### Exercise brief
Copy everything from the line reading "38: (204, 308)" down to the end of the records, substituting "(315, 288)" for "(315, 287)" and leaving all else unchanged, but omit the pictures from your answer.

#####

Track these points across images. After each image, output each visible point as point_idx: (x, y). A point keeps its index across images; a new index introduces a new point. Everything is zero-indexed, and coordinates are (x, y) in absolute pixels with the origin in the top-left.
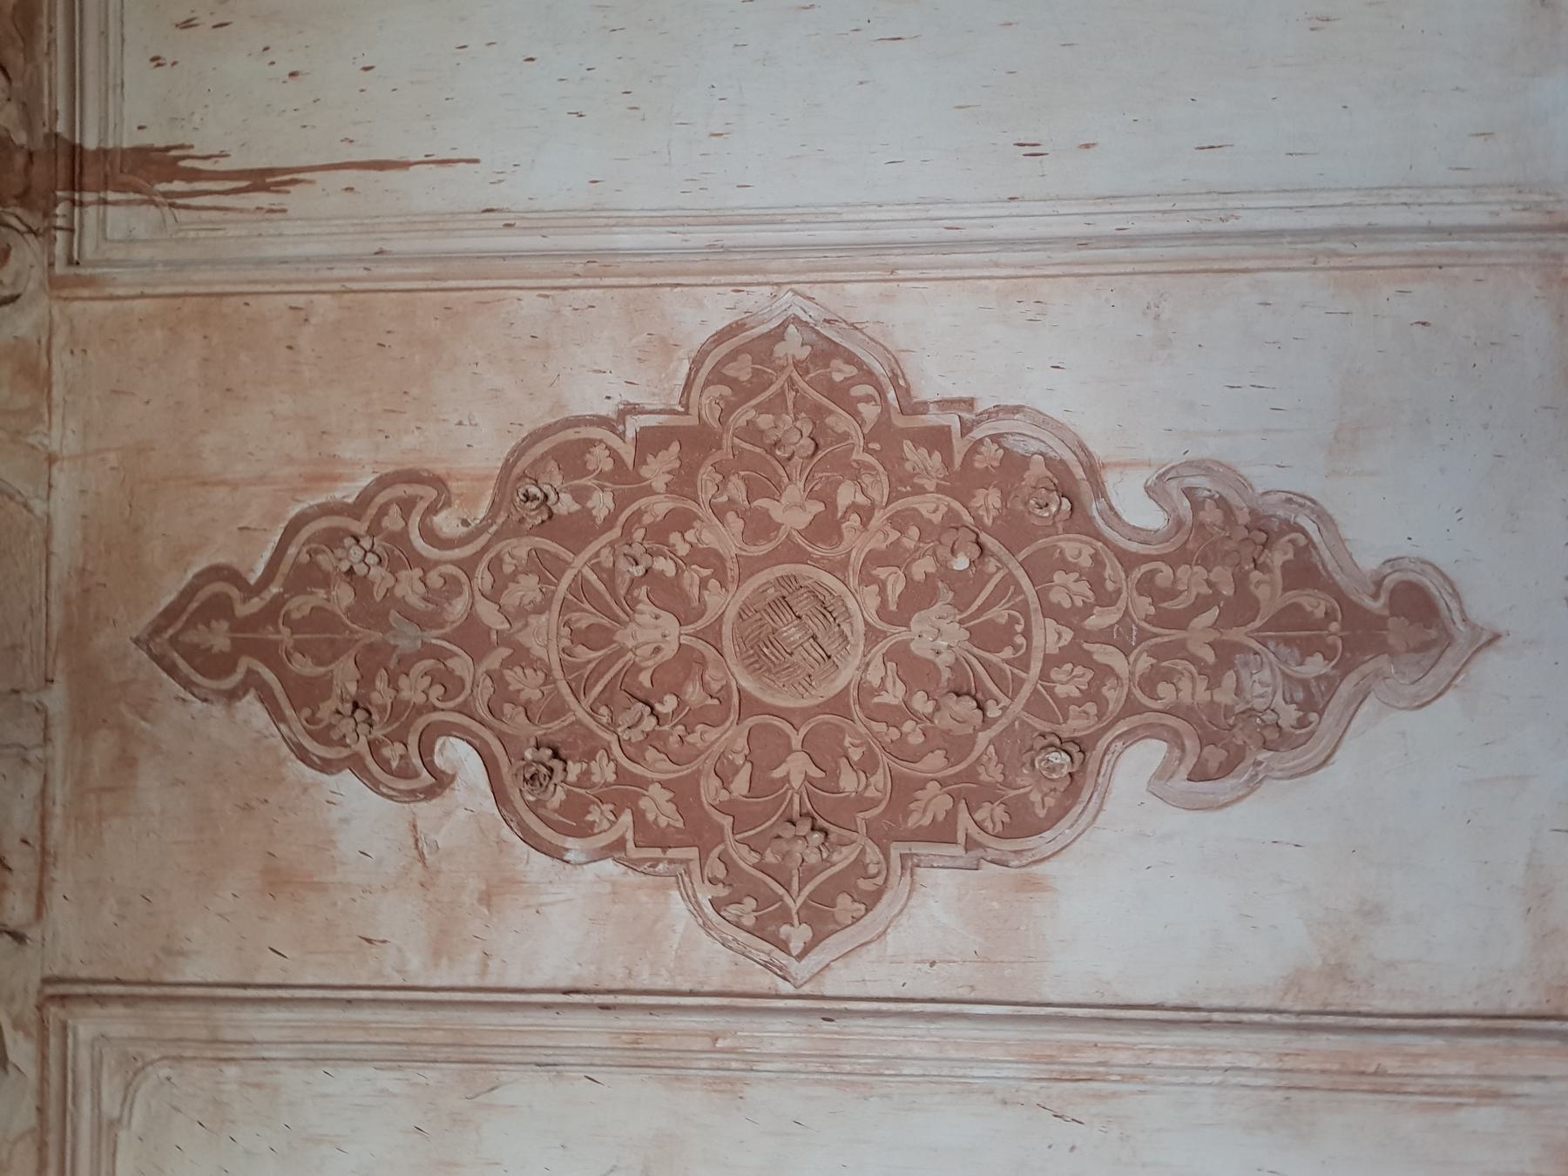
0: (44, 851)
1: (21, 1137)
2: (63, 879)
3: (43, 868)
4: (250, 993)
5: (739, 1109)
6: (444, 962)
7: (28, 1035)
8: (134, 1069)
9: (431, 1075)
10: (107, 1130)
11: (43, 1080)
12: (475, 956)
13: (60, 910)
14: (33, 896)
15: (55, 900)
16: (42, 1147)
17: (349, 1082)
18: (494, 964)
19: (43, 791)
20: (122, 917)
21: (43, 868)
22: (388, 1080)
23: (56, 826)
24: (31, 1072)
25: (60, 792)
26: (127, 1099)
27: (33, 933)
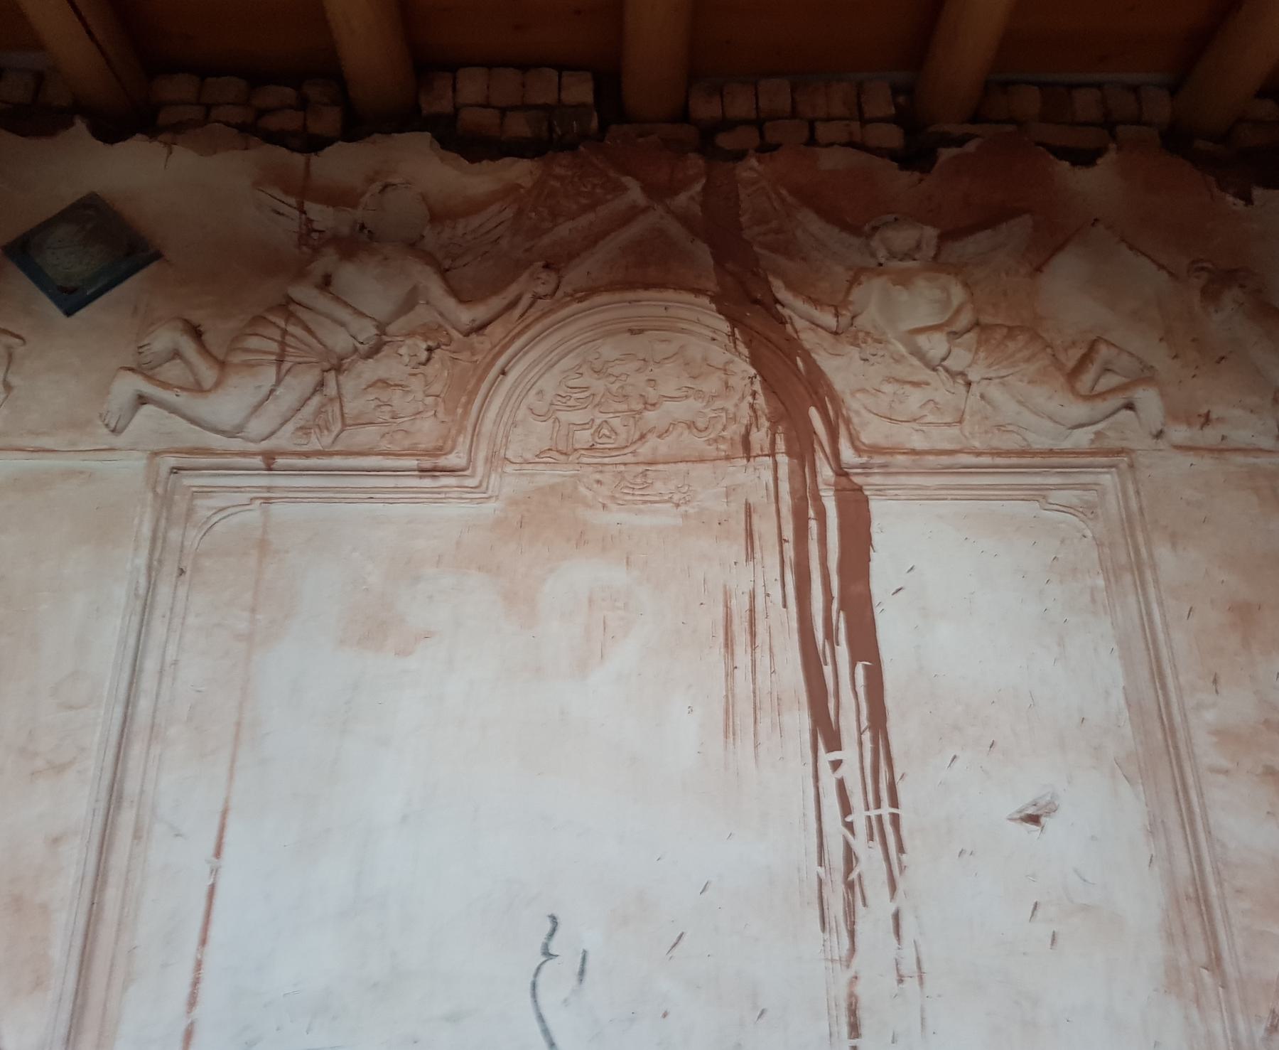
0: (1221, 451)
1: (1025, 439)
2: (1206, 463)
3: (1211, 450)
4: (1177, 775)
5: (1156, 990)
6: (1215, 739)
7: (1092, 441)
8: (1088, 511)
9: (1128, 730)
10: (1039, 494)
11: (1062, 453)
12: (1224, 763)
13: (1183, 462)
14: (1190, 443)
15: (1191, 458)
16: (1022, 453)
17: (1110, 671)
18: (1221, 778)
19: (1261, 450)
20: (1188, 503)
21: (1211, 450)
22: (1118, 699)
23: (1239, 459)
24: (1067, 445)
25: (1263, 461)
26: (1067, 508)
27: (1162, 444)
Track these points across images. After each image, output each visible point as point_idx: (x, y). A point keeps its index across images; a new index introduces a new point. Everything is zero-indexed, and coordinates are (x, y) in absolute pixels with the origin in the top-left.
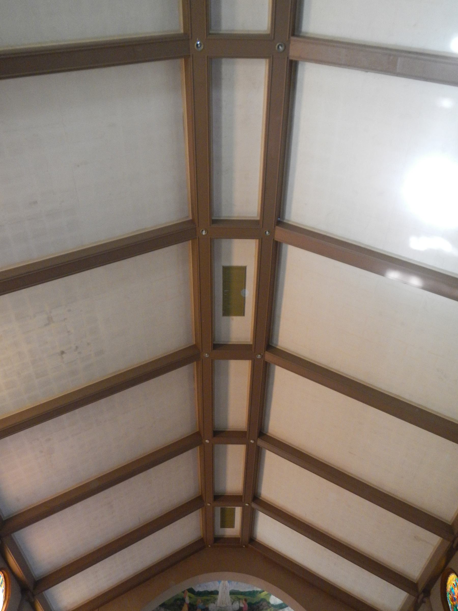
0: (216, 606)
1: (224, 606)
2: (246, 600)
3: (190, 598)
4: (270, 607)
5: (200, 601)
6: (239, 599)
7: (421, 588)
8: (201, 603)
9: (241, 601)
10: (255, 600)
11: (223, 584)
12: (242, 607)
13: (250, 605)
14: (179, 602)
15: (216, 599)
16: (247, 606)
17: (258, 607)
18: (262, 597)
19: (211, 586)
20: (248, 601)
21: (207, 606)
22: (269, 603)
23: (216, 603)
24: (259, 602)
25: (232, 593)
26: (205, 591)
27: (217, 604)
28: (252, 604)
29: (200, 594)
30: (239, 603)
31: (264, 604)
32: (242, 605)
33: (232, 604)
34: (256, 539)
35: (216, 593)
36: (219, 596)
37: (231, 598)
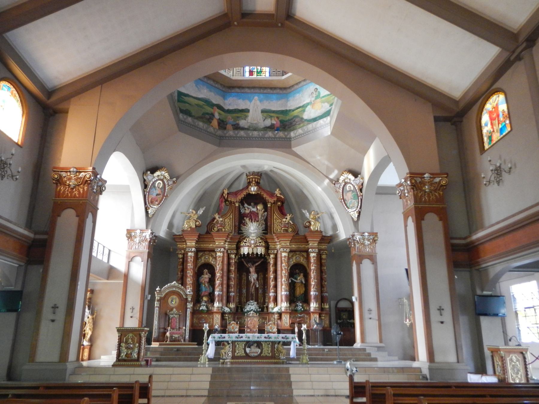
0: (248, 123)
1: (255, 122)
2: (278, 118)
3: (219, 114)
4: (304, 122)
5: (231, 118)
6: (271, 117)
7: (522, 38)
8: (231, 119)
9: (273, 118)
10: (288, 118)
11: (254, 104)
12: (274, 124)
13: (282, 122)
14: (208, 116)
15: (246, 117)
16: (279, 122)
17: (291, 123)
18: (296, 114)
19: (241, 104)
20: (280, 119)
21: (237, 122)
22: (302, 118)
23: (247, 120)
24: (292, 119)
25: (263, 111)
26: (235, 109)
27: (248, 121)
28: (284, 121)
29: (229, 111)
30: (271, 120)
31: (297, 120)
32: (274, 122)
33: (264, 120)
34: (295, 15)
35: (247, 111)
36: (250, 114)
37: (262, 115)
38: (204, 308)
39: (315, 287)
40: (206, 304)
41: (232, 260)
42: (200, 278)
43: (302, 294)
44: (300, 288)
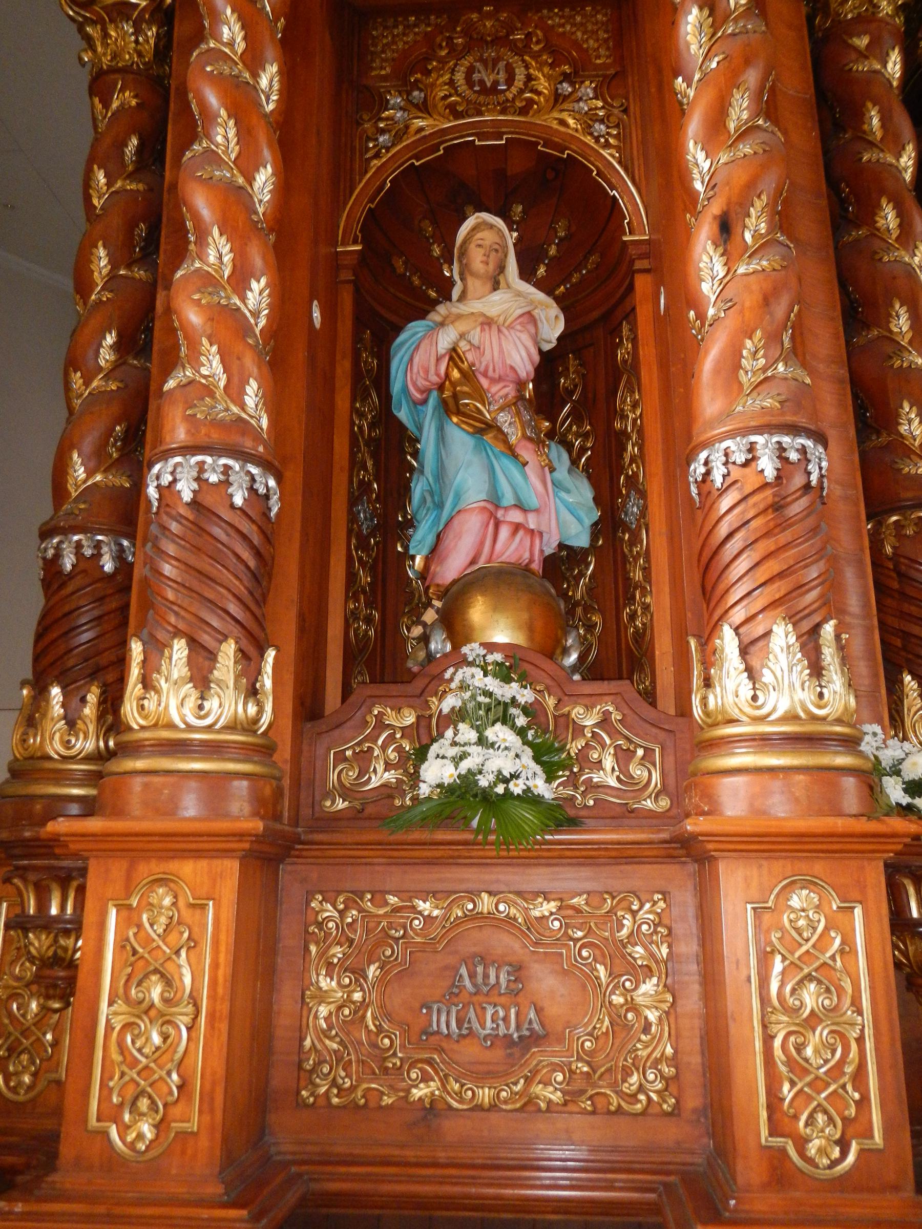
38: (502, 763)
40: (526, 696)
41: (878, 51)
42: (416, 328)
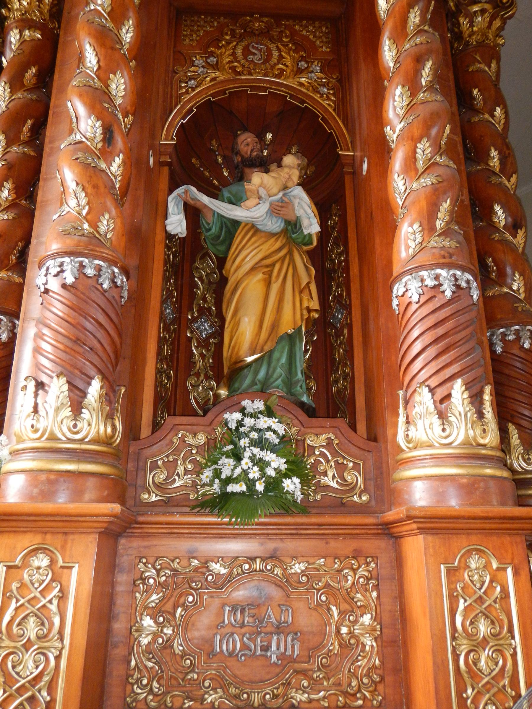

#####

### Response for this exercise
38: (204, 308)
39: (315, 288)
40: (206, 304)
41: (232, 260)
42: (200, 278)
43: (302, 294)
44: (300, 288)
38: (502, 763)
40: (526, 696)
41: (878, 51)
42: (416, 328)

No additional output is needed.